Object change listings:
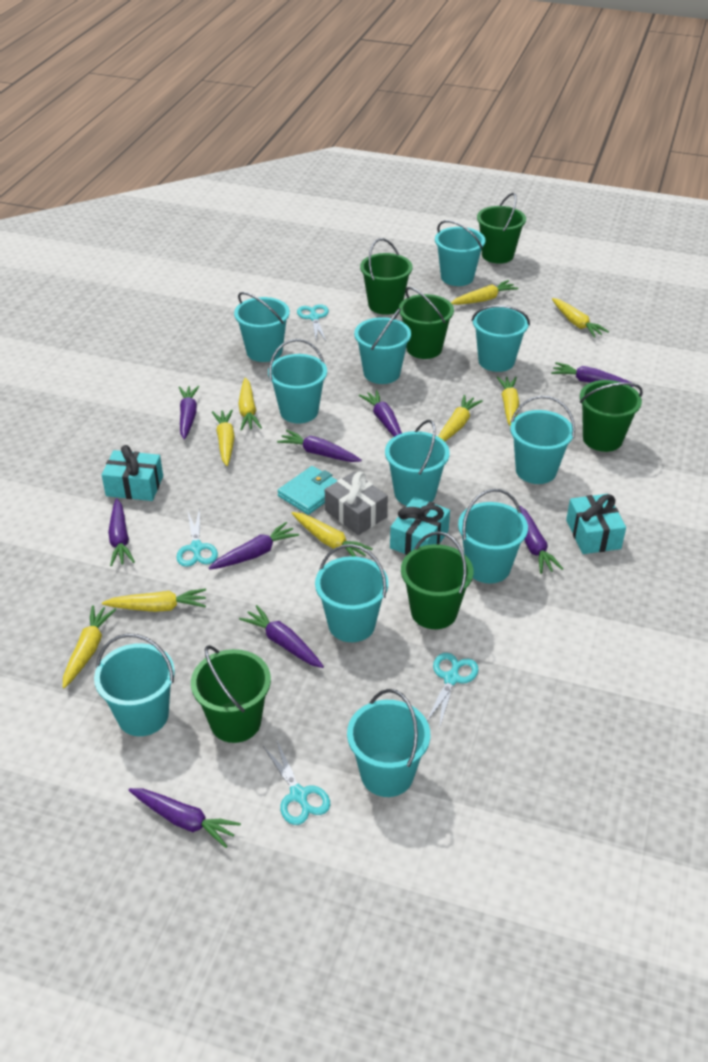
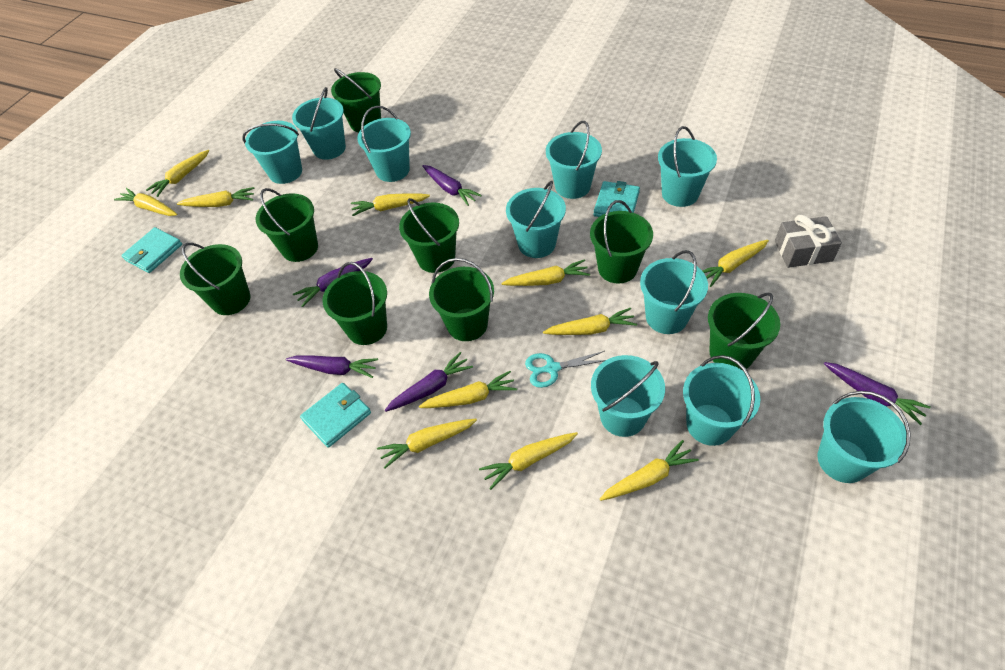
green bucket: 6 -> 8
purple carrot: 9 -> 5
turquoise bucket: 11 -> 10
turquoise gift: 3 -> 0
turquoise scissors: 4 -> 1
turquoise wallet: 1 -> 3
yellow carrot: 9 -> 11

What you have to do:
Only the last part of the entries above is needed: please copy the line with "turquoise gift: 3 -> 0" and each line after it exactly.

Exercise solution:
turquoise gift: 3 -> 0
turquoise scissors: 4 -> 1
turquoise wallet: 1 -> 3
yellow carrot: 9 -> 11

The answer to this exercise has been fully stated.